__What is needed__:
Leave out all pictures. Extract exactly the lines from the one containing "green toothbrush [190,286,223,382]" through the end of the data.

(Object transformation records)
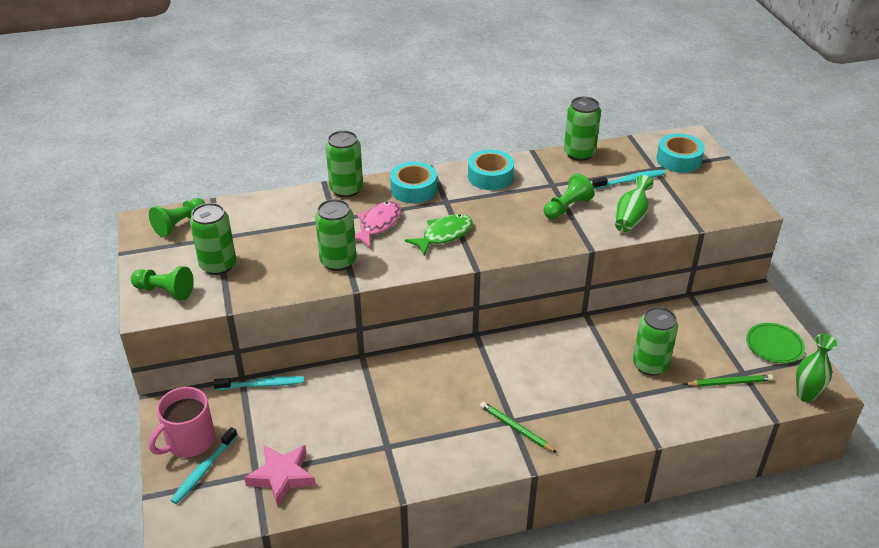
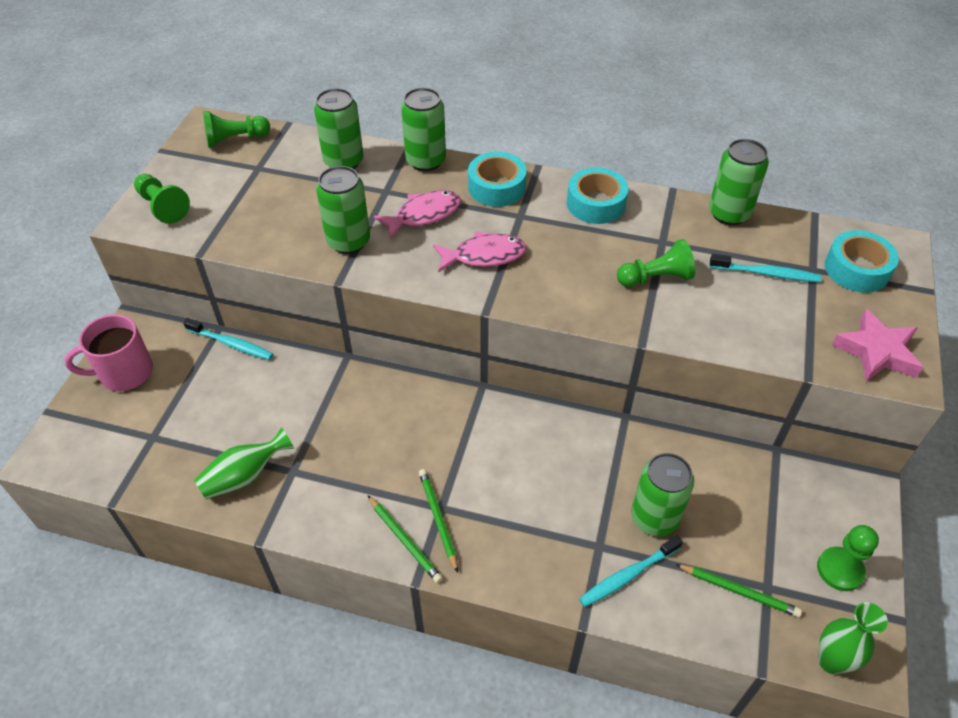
camera: 30 degrees right, 10 degrees up
turquoise toothbrush [170,427,238,504] -> turquoise toothbrush moved to [579,536,683,607]
green can [190,203,236,275] -> green can moved to [314,88,363,169]
pink star [244,445,316,507] -> pink star moved to [832,309,924,382]
green fish [405,214,473,255] -> pink fish [433,231,526,273]
green vase [615,175,654,233] -> green vase moved to [194,427,294,499]
green plate [746,323,805,363] -> green pawn [817,525,879,591]
none -> green pencil [368,496,443,583]

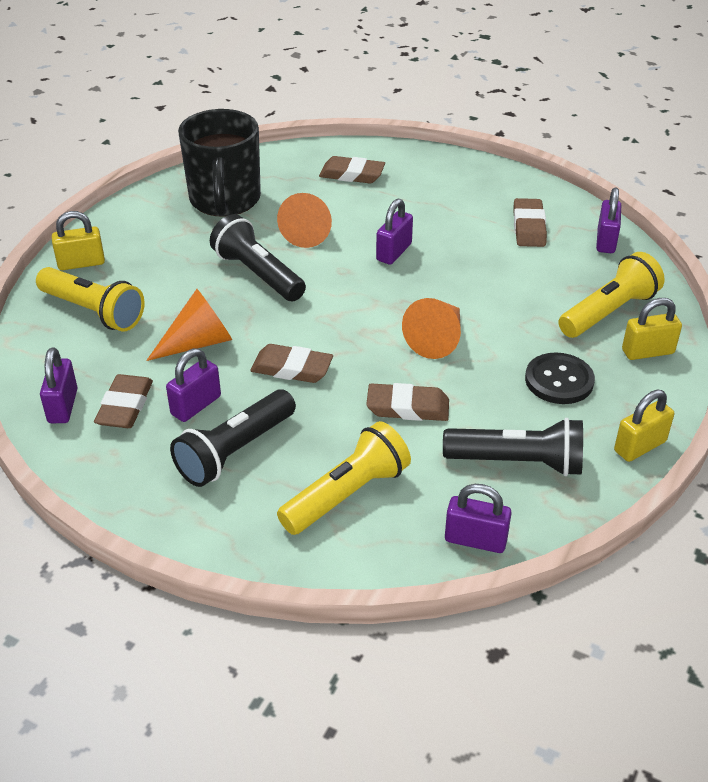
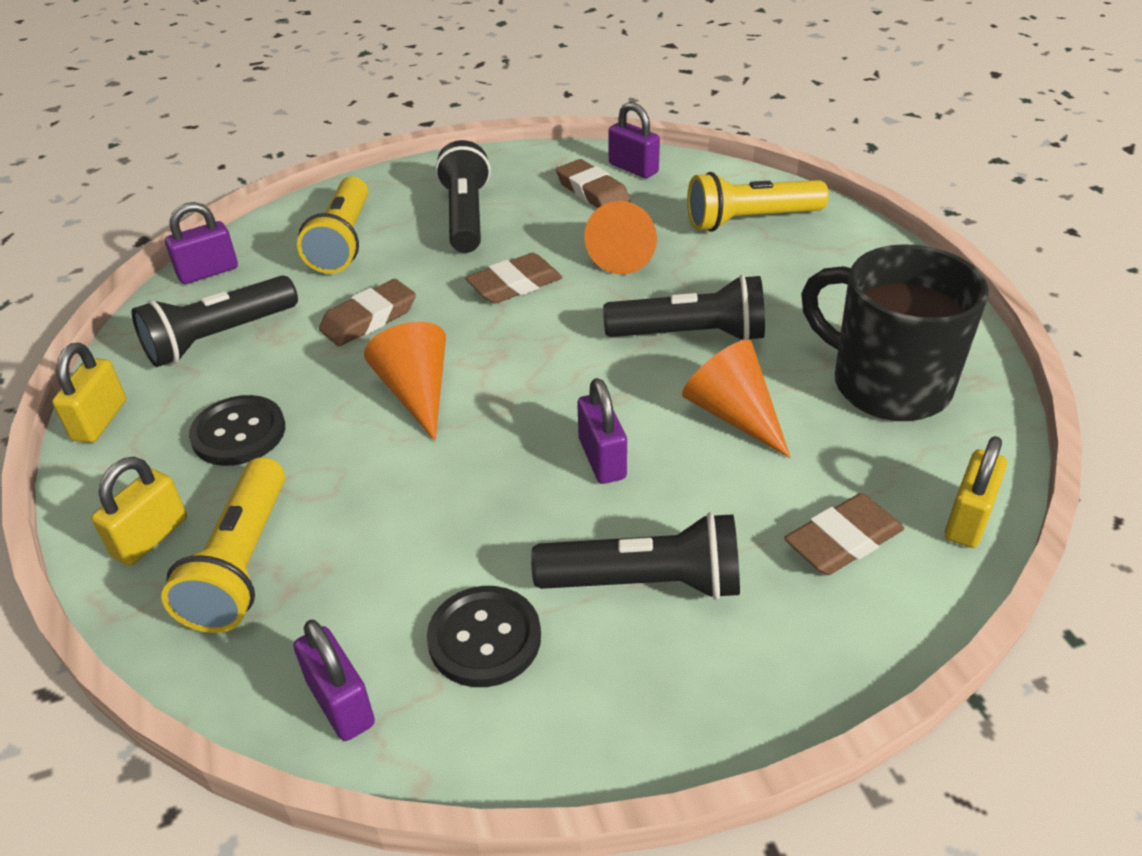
camera: 135 degrees right, 0 degrees up
yellow padlock [52,211,105,270] -> yellow padlock moved to [945,436,1007,548]
purple padlock [166,348,221,422] -> none
brown eraser [513,198,547,247] -> black button [427,586,541,687]
none -> black flashlight [531,512,740,600]

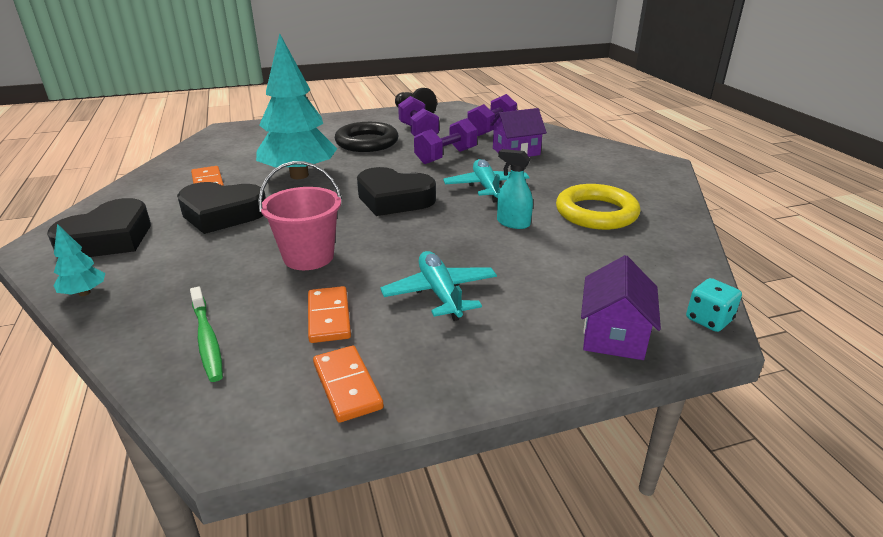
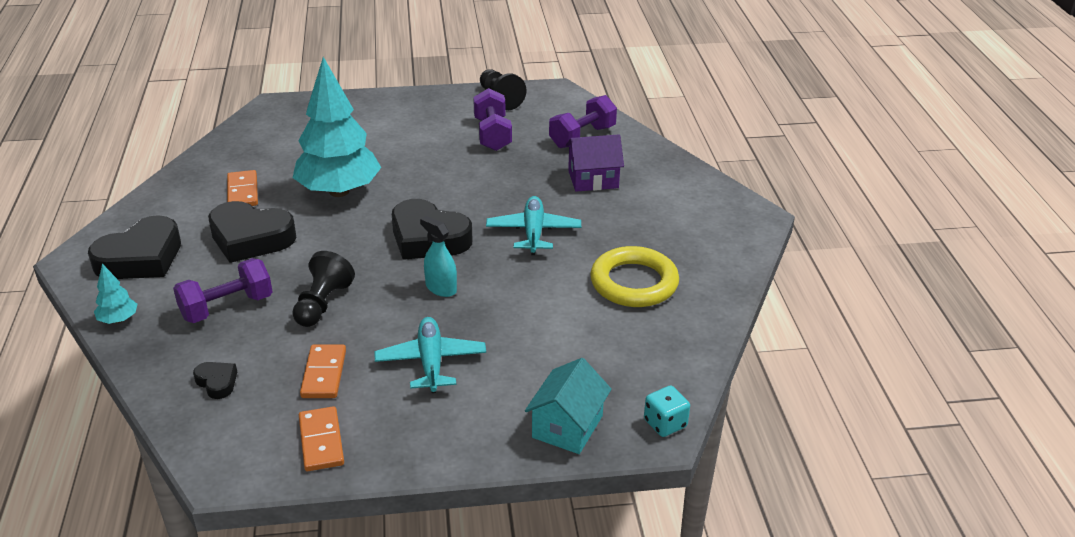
camera: 10 degrees right, 5 degrees up
green toothbrush [190,286,223,382] -> black heart [193,362,237,399]
pink bucket [258,161,342,270] -> black pawn [292,251,355,327]
black ring [335,122,398,152] -> none
purple dumbbell [414,118,477,164] -> purple dumbbell moved to [173,258,272,323]
turquoise spray bottle [497,149,533,229] -> turquoise spray bottle moved to [420,216,457,297]
purple house [581,255,661,360] -> turquoise house [525,358,612,454]

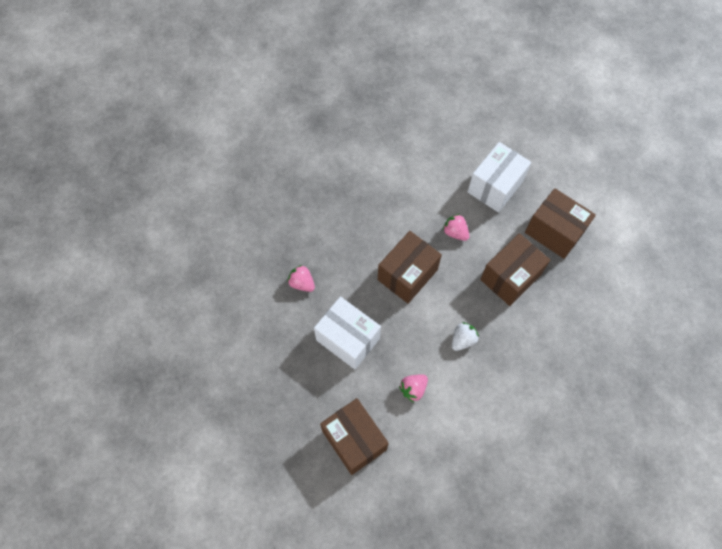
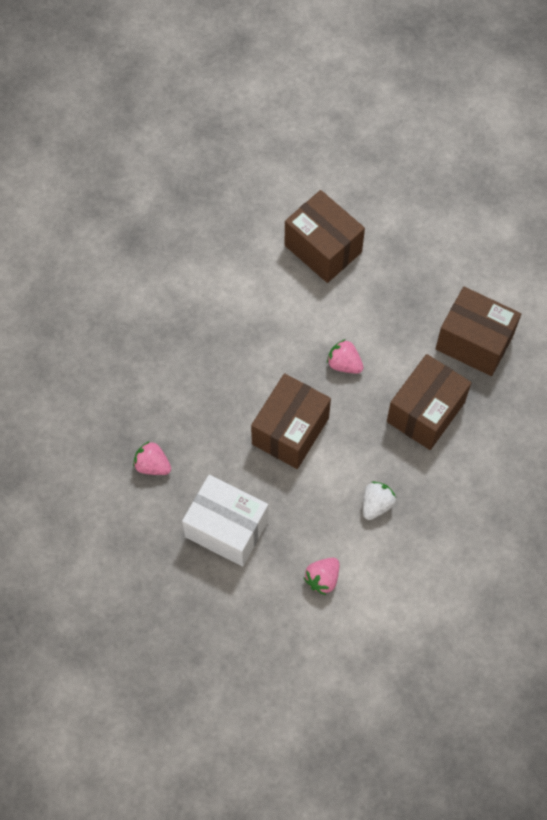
camera: 10 degrees left, 0 degrees up
brown box [320,398,389,475] -> brown box moved to [285,190,365,283]
white box [468,142,531,213] -> none

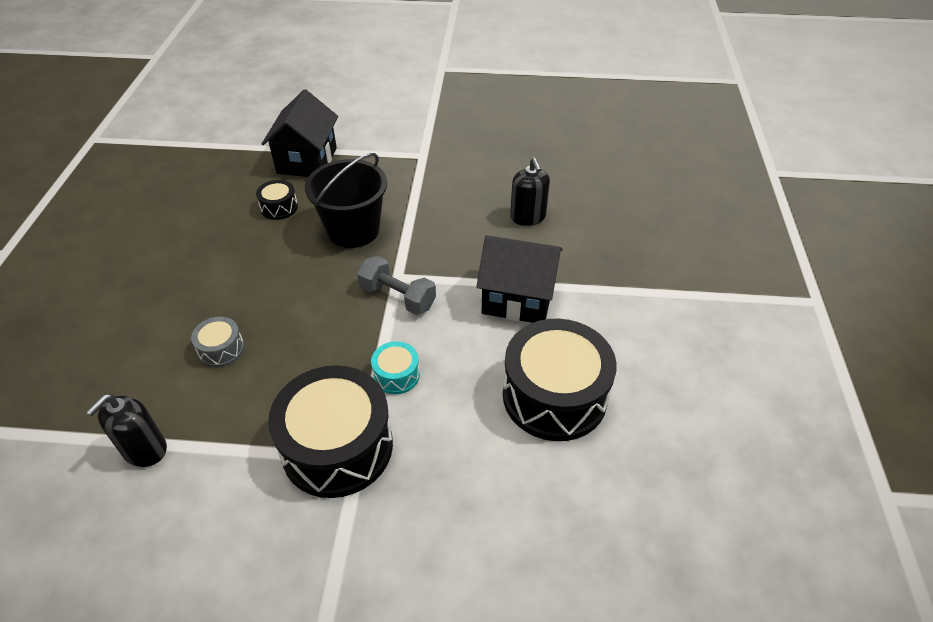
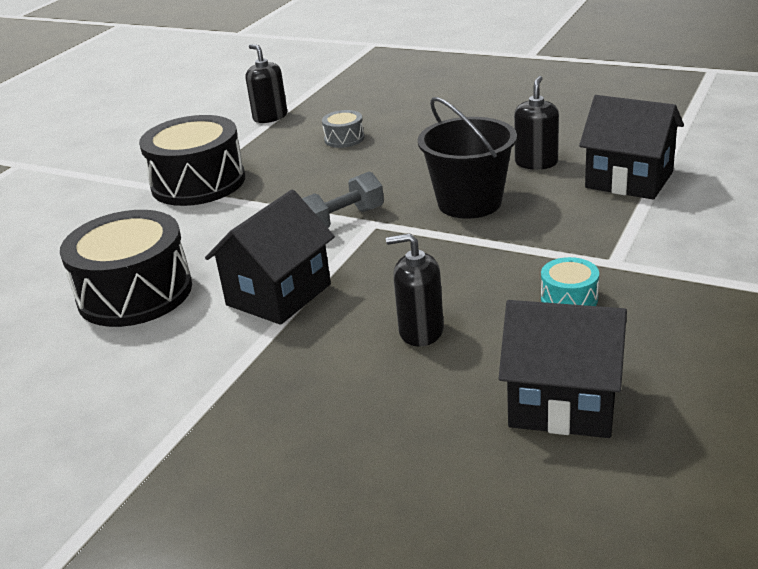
camera: 115 degrees right, 15 degrees down
black drum [256,180,298,220] -> black soap dispenser [514,76,559,170]
turquoise drum [371,341,420,394] -> turquoise drum moved to [541,257,599,306]
none -> black house [499,300,627,438]

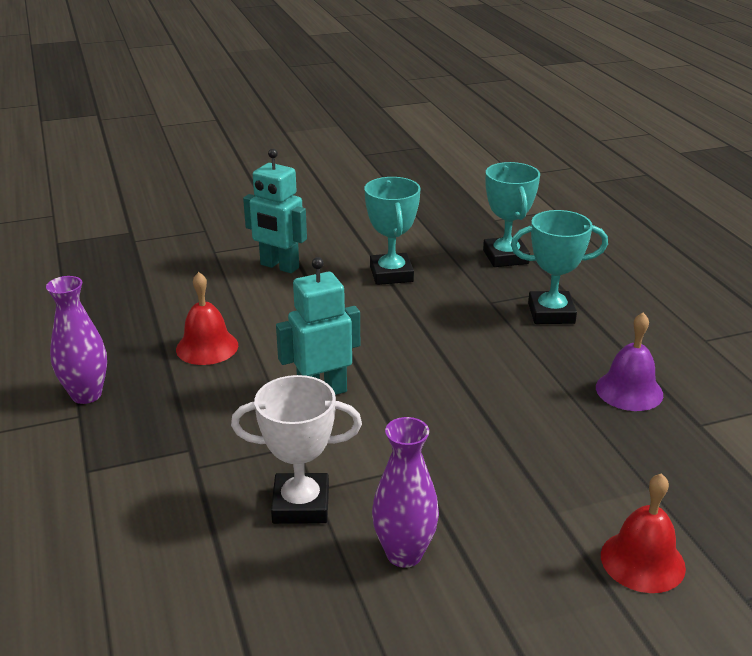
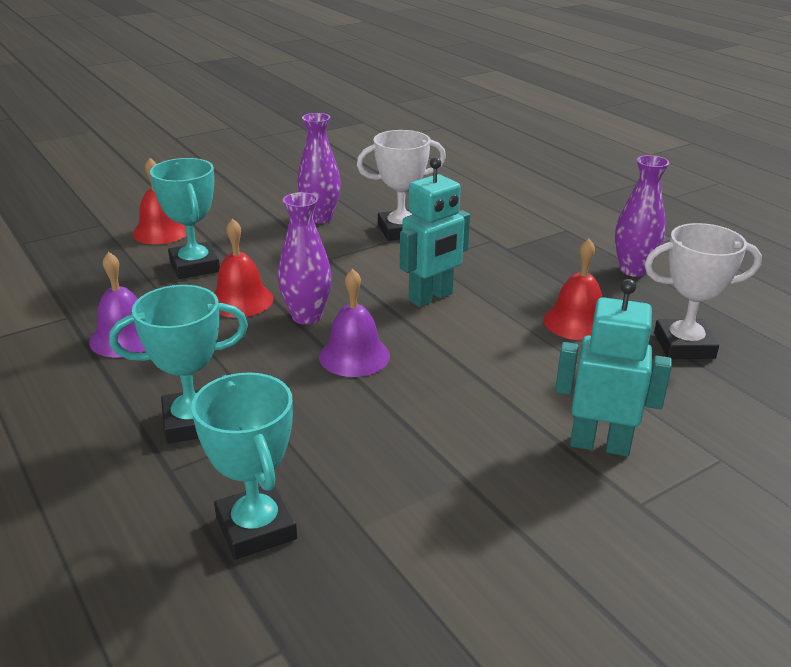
camera: 165 degrees right, 0 degrees up
turquoise trophy [364,177,421,285] -> turquoise trophy moved to [150,158,220,279]
none -> red bell [214,219,273,317]
none -> purple vase [278,192,332,325]
none -> purple bell [319,269,390,377]
none -> white trophy [644,223,762,359]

__Result of the task__:
green toothbrush [190,286,223,382] -> black heart [193,362,237,399]
pink bucket [258,161,342,270] -> black pawn [292,251,355,327]
black ring [335,122,398,152] -> none
purple dumbbell [414,118,477,164] -> purple dumbbell moved to [173,258,272,323]
turquoise spray bottle [497,149,533,229] -> turquoise spray bottle moved to [420,216,457,297]
purple house [581,255,661,360] -> turquoise house [525,358,612,454]

camera: 10 degrees left, 0 degrees up
brown box [320,398,389,475] -> brown box moved to [285,190,365,283]
white box [468,142,531,213] -> none

camera: 115 degrees right, 15 degrees down
black drum [256,180,298,220] -> black soap dispenser [514,76,559,170]
turquoise drum [371,341,420,394] -> turquoise drum moved to [541,257,599,306]
none -> black house [499,300,627,438]

camera: 165 degrees right, 0 degrees up
turquoise trophy [364,177,421,285] -> turquoise trophy moved to [150,158,220,279]
none -> red bell [214,219,273,317]
none -> purple vase [278,192,332,325]
none -> purple bell [319,269,390,377]
none -> white trophy [644,223,762,359]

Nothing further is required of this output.